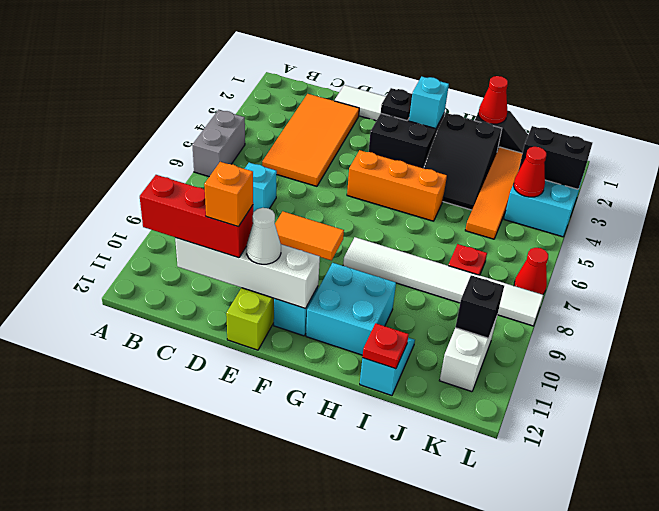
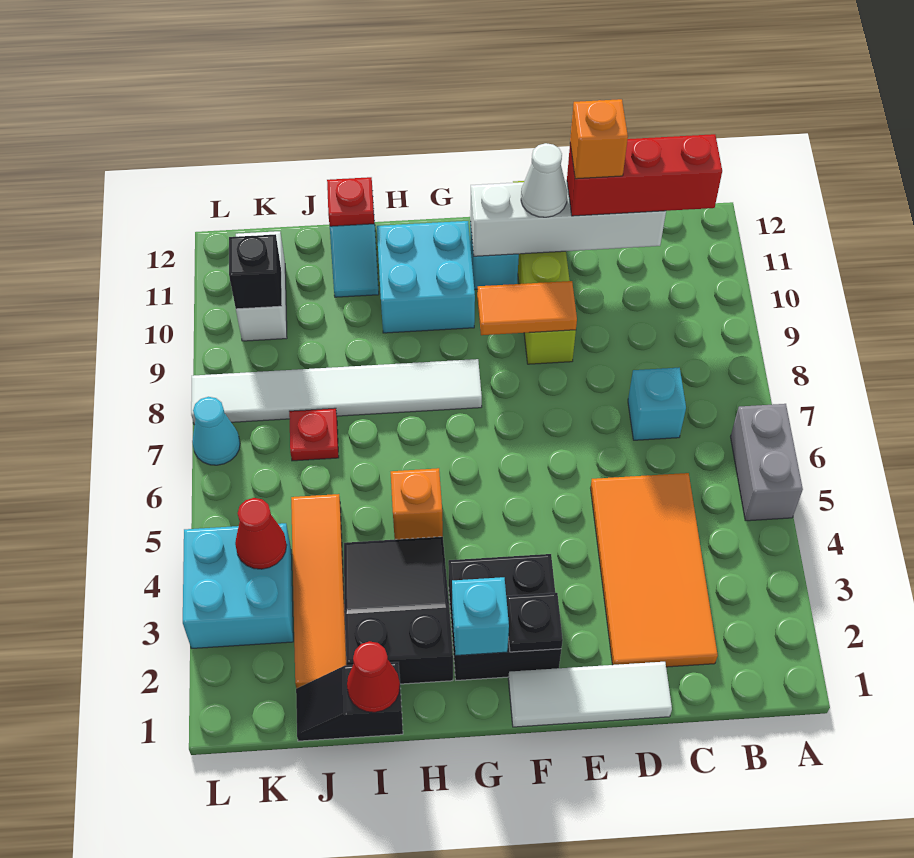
orange brick F5:H5 level 1 -> orange brick H5 level 1
black brick K3:L3 level 2 -> none
red cone L7 level 1 -> cyan cone L7 level 1

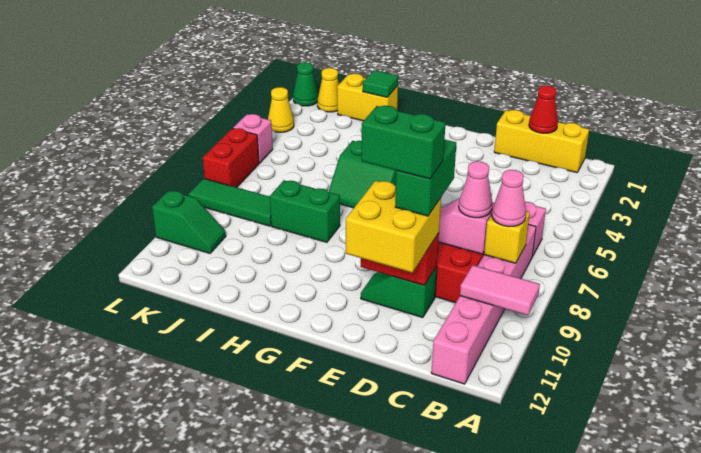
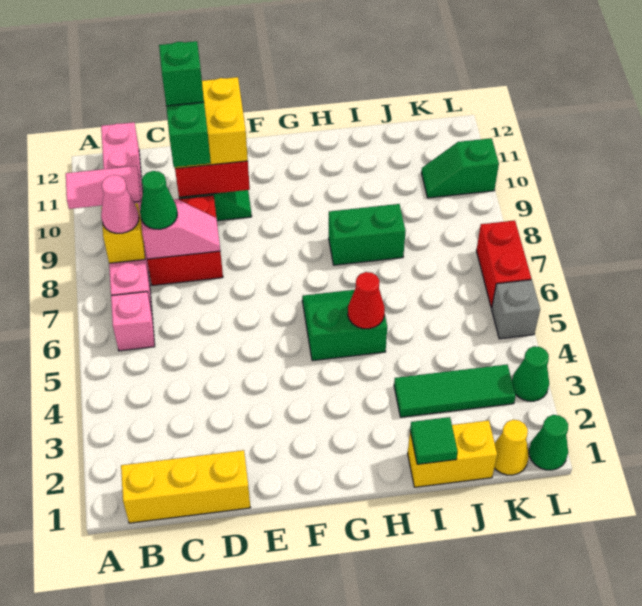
red cone C1 level 2 -> red cone H5 level 2
pink cone C8 level 3 -> green cone C8 level 3
green brick D10:E10 level 5 -> green brick D10 level 5
green tile J8:L8 level 1 -> green tile I3:K3 level 1
yellow cone L3 level 1 -> green cone L3 level 1
pink brick L5 level 1 -> grey brick L5 level 1

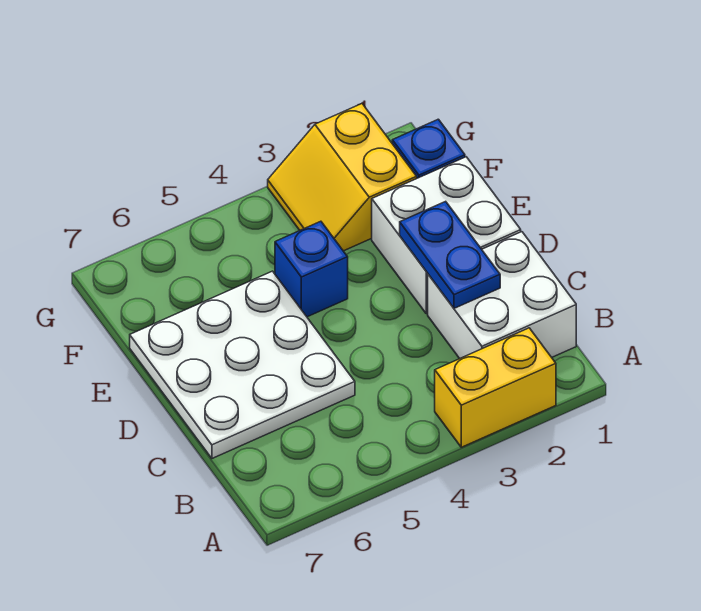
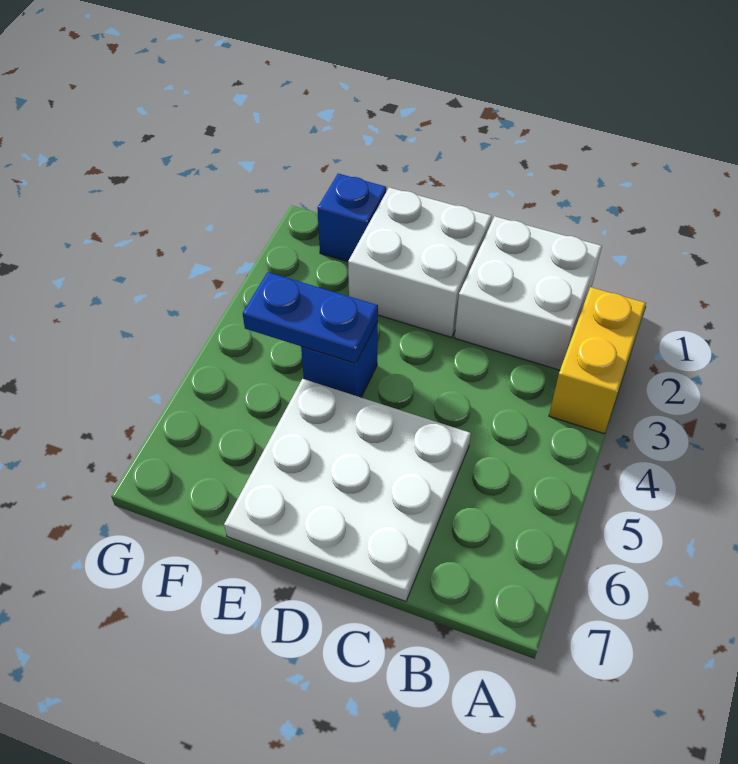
blue plate C2:D2 level 2 -> blue plate E4:F4 level 2
yellow slope F2:G3 level 1 top 2 -> none

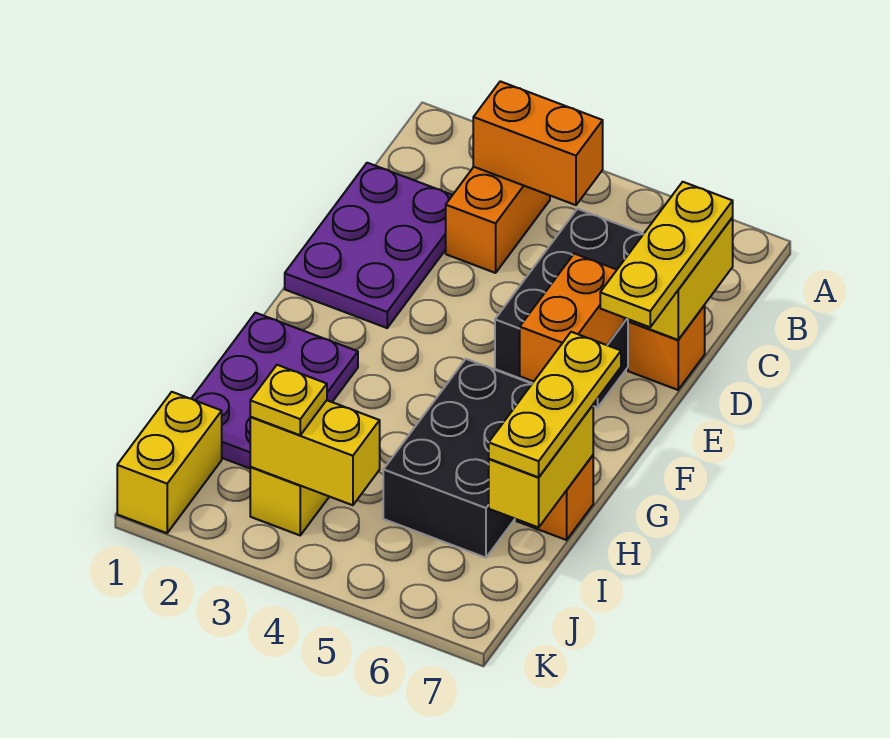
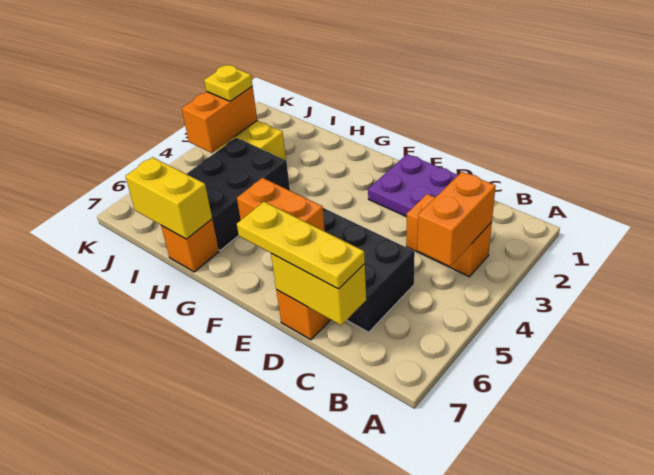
purple plate G1:I2 level 1 -> none
black brick G5:I6 level 1 -> black brick H4:I6 level 1
yellow plate G7:I7 level 3 -> none
yellow brick J1:K1 level 1 -> none
yellow brick J3:J4 level 2 -> orange brick J3:J4 level 2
########################################
• DIRECTIONS: Write out the lines of the material from the one containing "green tile J8:L8" through the last, exactly and only those. Leave every picture out.

• SOLUTION TO THIS EXERCISE:
green tile J8:L8 level 1 -> green tile I3:K3 level 1
yellow cone L3 level 1 -> green cone L3 level 1
pink brick L5 level 1 -> grey brick L5 level 1

blue plate C2:D2 level 2 -> blue plate E4:F4 level 2
yellow slope F2:G3 level 1 top 2 -> none

purple plate G1:I2 level 1 -> none
black brick G5:I6 level 1 -> black brick H4:I6 level 1
yellow plate G7:I7 level 3 -> none
yellow brick J1:K1 level 1 -> none
yellow brick J3:J4 level 2 -> orange brick J3:J4 level 2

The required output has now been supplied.